(Recorded data)
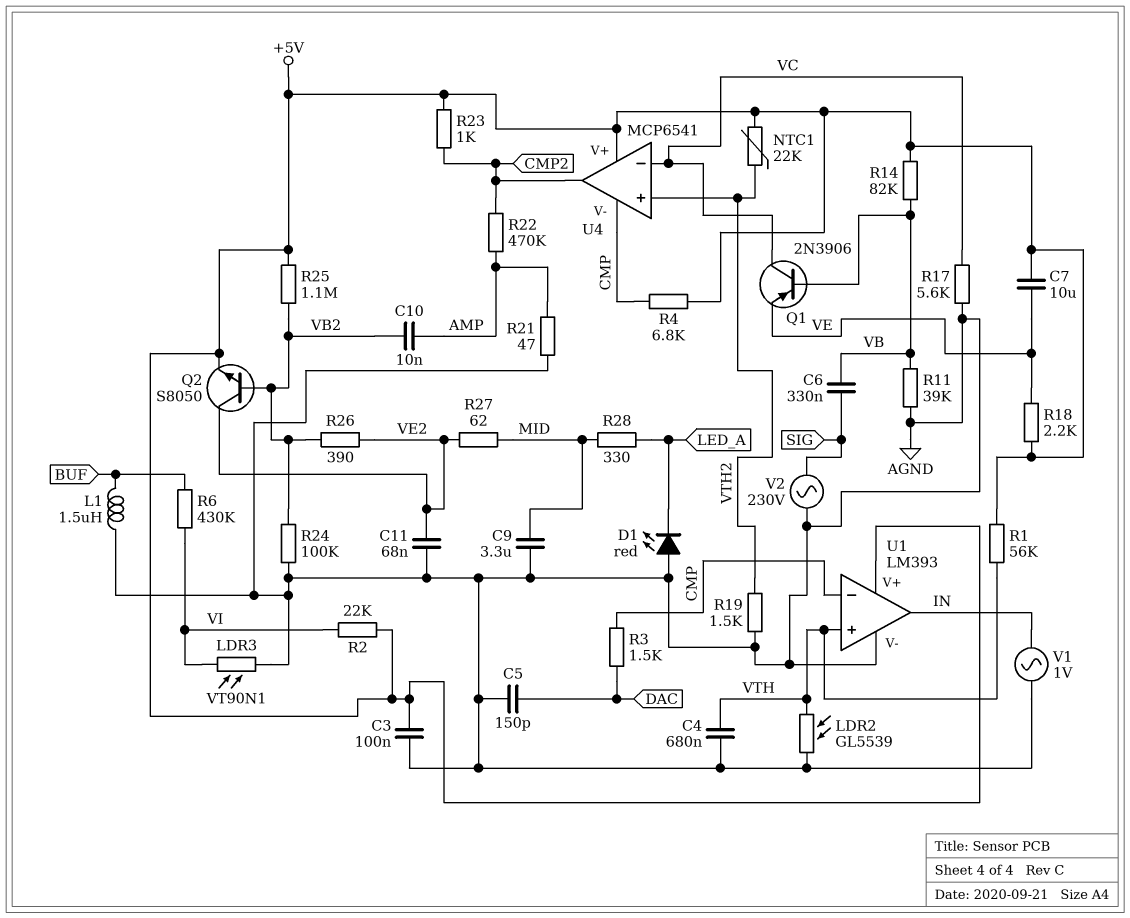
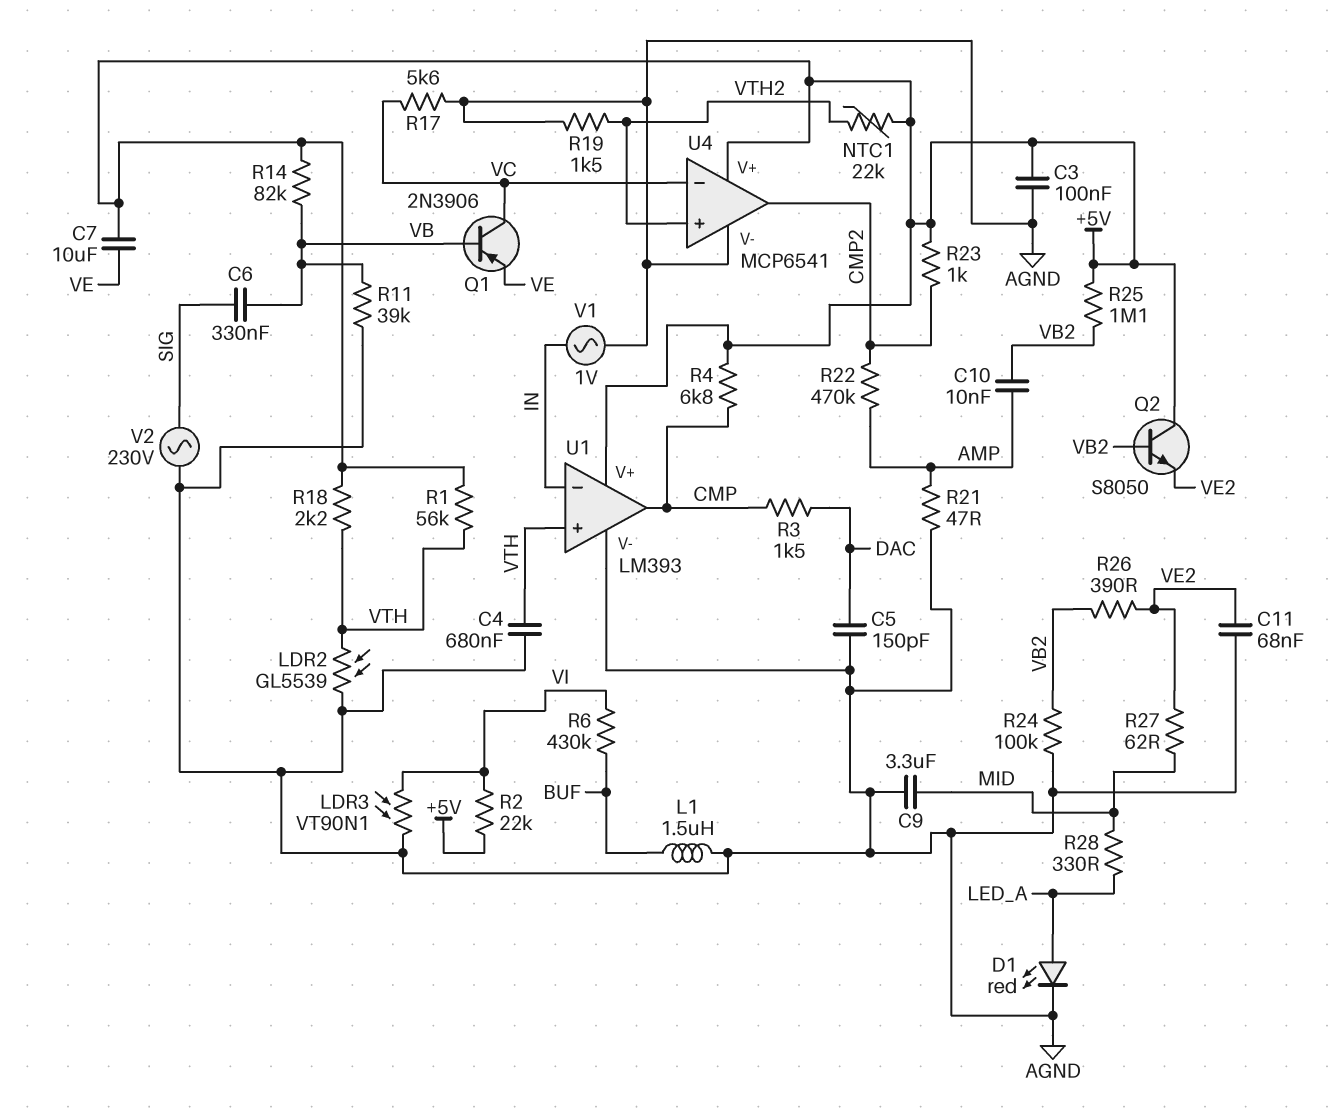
D1: LED red (A AGND, K LED_A) -> LED red (A LED_A, K AGND)
Q2: NPN S8050 (B VB2, C VE2, E +5V) -> NPN S8050 (B VB2, C +5V, E VE2)
R18: 2.2k (+5V, VE) -> 2.2k (+5V, VTH)
U1 pin in-: CMP -> IN
U1 pin out: IN -> CMP
U4 pin V-: CMP -> AGND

(Exercise) Gather all lines from the listing above in which "AGND" occurs.

(Task result)
D1: LED red (A AGND, K LED_A) -> LED red (A LED_A, K AGND)
U4 pin V-: CMP -> AGND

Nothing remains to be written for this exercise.